:: THE PROBLEM ::
Using the string "quote" as the key, pull each matching line out of the records below.

:: Recorded data ::
◆ ◆ ◆ ◆
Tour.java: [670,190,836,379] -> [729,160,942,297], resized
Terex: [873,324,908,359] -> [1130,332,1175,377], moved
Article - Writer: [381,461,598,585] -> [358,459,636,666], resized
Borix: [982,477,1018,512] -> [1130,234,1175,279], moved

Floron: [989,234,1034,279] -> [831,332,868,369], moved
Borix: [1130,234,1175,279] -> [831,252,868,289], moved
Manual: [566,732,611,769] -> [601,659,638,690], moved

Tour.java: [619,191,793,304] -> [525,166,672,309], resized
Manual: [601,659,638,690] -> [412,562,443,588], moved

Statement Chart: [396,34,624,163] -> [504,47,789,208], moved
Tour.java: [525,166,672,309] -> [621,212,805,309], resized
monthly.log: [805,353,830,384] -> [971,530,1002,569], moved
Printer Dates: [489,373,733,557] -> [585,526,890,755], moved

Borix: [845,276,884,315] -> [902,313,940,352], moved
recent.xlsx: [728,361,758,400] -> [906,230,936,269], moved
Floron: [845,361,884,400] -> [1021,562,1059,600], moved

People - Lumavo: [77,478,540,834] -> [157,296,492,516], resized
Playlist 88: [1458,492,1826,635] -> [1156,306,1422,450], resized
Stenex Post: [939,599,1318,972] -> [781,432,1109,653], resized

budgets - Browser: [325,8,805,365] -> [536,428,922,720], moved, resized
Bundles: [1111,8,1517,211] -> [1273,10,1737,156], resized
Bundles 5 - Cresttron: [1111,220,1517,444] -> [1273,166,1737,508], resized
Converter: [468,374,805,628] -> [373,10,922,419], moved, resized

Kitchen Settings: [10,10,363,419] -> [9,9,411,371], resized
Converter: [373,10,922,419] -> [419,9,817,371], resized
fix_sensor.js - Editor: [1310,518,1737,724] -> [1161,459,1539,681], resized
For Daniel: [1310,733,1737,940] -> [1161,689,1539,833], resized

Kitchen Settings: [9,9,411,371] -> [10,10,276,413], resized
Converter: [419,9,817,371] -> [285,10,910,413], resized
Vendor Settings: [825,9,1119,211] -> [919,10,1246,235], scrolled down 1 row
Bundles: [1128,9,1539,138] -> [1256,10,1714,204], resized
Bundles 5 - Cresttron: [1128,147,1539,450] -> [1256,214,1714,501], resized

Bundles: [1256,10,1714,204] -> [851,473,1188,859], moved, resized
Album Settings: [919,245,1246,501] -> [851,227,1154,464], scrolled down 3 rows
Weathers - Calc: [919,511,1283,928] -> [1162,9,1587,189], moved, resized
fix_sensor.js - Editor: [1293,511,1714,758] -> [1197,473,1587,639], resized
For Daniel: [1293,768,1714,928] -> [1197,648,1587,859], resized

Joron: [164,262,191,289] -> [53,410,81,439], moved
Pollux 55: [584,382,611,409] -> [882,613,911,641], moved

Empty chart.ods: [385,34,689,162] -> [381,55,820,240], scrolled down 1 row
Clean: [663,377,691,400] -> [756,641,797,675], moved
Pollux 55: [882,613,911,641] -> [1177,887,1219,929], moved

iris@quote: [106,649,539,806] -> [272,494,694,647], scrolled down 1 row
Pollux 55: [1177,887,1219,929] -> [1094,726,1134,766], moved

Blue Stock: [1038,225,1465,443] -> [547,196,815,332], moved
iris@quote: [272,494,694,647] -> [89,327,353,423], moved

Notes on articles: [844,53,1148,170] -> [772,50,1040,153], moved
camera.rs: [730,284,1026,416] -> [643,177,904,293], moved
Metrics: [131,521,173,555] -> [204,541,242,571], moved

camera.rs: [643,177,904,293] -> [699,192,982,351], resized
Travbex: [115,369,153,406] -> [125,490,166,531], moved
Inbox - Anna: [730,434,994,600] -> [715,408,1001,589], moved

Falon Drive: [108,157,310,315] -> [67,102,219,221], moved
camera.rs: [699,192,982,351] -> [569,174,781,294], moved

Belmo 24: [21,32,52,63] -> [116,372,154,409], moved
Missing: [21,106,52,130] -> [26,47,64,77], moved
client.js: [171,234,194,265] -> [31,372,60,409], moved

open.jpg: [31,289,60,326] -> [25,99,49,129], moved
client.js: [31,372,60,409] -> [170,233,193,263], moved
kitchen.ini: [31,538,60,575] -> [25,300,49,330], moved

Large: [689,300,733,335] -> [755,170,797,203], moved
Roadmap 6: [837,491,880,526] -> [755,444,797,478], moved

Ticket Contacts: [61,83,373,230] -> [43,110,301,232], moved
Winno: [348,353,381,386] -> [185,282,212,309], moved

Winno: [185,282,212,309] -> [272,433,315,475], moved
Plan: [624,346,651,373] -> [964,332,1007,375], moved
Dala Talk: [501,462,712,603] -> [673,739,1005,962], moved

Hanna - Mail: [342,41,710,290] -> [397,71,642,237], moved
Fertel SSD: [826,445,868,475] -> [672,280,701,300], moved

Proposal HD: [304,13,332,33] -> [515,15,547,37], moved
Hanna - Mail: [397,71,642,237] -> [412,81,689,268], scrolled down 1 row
◆ ◆ ◆ ◆
:: OUTPUT ::
iris@quote: [106,649,539,806] -> [272,494,694,647], scrolled down 1 row
iris@quote: [272,494,694,647] -> [89,327,353,423], moved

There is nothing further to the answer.